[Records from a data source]

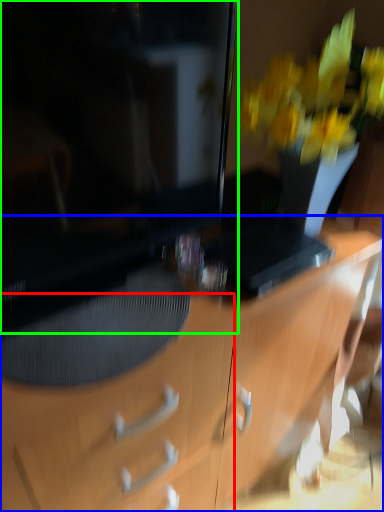
Question: Which object is positioned closest to drawer (highlighted by a red box)? Select from desk (highlighted by a blue box) and television (highlighted by a green box).

Choices:
 (A) desk
 (B) television

Answer: (A)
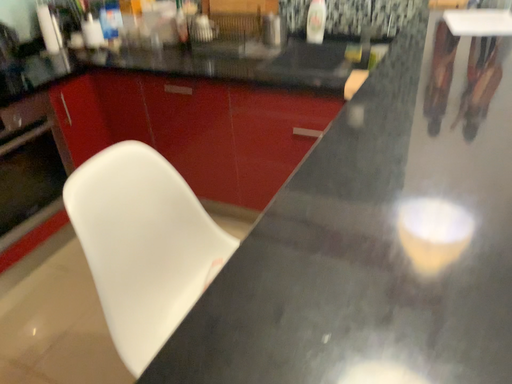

INSTRUCTIONS TO FOLLOW: Extract each line of the items that contains the word "desk". Case counts.

RESULT OF THIS EXERCISE:
Question: Which object is positioned closest to drawer (highlighted by a red box)? Select from desk (highlighted by a blue box) and television (highlighted by a green box).
 (A) desk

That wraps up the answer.